Exercise details:
Copy exactly the stretch of data below from the line with "camera: 85 degrees left, 15 degrees up" through the line with "(277, 254) = (349, 362): yellow", including both of those lines.

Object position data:
• • • • • • •

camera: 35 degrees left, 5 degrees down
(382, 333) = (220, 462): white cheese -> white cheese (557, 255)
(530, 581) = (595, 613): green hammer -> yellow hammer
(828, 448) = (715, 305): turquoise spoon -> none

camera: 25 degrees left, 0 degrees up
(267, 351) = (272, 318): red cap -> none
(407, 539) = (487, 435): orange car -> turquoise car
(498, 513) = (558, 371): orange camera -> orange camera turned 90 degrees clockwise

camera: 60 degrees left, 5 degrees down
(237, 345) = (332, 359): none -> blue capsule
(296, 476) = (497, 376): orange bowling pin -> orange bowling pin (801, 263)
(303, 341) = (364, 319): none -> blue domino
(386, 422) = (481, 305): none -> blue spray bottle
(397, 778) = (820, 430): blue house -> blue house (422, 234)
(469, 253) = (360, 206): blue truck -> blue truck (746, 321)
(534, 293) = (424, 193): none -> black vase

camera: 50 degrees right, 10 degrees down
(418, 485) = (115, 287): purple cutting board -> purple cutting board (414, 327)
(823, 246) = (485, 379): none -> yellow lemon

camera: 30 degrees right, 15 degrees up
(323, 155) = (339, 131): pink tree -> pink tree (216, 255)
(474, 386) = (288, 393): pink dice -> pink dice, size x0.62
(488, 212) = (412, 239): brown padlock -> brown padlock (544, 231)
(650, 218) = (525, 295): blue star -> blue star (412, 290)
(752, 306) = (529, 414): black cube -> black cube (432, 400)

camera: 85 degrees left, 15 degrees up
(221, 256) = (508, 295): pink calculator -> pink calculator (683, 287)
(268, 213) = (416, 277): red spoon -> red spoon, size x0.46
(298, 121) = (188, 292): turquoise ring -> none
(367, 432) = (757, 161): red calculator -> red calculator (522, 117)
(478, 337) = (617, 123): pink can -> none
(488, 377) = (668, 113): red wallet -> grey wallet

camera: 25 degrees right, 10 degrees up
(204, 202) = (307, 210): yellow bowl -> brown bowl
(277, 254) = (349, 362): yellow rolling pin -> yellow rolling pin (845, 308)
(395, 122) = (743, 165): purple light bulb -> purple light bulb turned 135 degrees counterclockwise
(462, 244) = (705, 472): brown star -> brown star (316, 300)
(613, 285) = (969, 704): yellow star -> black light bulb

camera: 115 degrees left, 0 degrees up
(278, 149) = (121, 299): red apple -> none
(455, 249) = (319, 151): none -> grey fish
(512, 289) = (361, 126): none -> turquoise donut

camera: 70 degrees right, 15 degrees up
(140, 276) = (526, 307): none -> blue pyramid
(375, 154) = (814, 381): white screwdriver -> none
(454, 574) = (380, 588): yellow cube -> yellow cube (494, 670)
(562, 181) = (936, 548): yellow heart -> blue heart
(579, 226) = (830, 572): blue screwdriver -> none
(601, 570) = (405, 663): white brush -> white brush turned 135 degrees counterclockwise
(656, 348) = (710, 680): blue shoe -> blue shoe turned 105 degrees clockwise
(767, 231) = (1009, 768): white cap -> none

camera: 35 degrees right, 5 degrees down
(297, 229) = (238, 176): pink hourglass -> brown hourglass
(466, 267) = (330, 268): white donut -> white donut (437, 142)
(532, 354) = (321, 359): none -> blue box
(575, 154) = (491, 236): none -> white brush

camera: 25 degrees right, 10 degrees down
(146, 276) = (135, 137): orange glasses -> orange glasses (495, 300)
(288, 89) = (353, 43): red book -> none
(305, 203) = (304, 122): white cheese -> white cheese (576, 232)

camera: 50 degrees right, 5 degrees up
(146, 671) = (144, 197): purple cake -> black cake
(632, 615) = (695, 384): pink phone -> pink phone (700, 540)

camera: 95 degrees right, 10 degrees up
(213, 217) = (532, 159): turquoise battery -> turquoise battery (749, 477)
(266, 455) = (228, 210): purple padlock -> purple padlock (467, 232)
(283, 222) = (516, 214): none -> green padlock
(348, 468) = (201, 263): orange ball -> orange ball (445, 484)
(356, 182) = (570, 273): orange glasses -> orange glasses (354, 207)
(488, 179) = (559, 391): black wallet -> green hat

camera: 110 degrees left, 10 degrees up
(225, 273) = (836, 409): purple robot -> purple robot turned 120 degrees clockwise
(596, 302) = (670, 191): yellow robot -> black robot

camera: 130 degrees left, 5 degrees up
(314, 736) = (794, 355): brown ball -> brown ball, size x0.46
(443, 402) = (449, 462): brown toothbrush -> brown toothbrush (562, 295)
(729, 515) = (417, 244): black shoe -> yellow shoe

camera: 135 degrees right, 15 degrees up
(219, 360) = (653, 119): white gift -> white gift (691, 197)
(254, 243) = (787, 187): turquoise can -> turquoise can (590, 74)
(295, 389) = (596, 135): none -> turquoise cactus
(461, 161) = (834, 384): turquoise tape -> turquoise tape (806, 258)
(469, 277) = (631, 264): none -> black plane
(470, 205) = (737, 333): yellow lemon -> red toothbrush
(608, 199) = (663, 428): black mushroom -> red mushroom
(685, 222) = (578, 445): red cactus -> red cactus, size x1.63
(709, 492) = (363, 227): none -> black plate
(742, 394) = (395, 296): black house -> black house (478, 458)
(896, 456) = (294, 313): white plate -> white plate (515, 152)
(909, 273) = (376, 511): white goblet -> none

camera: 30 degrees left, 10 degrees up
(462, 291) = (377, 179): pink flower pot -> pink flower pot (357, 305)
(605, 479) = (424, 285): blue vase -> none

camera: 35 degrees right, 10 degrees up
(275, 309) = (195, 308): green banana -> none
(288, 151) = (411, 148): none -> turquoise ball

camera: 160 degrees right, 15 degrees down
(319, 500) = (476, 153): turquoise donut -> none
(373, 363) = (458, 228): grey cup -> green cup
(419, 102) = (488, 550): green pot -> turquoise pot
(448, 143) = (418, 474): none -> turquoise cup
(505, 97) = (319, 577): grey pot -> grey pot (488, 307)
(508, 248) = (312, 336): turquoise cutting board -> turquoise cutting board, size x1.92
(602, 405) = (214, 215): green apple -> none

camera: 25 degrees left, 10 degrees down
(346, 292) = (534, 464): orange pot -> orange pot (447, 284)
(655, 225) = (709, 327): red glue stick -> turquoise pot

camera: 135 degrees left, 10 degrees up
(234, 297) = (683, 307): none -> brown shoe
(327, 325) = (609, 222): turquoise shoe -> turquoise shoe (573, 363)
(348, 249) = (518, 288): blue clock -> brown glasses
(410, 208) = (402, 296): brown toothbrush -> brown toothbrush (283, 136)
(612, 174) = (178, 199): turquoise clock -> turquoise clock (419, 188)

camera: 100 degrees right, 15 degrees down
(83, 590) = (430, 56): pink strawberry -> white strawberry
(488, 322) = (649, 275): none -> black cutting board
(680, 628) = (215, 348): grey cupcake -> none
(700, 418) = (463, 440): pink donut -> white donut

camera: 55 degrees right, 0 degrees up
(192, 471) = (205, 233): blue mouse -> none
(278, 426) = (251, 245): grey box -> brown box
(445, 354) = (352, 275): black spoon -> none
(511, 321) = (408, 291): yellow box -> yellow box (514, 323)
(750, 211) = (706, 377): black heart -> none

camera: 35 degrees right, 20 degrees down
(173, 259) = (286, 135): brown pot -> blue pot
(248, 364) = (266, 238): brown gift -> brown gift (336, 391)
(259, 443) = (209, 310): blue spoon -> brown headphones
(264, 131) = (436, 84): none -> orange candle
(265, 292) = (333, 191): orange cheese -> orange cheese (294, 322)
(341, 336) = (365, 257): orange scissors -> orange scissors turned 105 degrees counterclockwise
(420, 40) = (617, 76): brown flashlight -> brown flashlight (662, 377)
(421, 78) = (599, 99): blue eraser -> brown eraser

• • • • • • •

Reply:
camera: 85 degrees left, 15 degrees up
(221, 256) = (508, 295): pink calculator -> pink calculator (683, 287)
(268, 213) = (416, 277): red spoon -> red spoon, size x0.46
(298, 121) = (188, 292): turquoise ring -> none
(367, 432) = (757, 161): red calculator -> red calculator (522, 117)
(478, 337) = (617, 123): pink can -> none
(488, 377) = (668, 113): red wallet -> grey wallet

camera: 25 degrees right, 10 degrees up
(204, 202) = (307, 210): yellow bowl -> brown bowl
(277, 254) = (349, 362): yellow rolling pin -> yellow rolling pin (845, 308)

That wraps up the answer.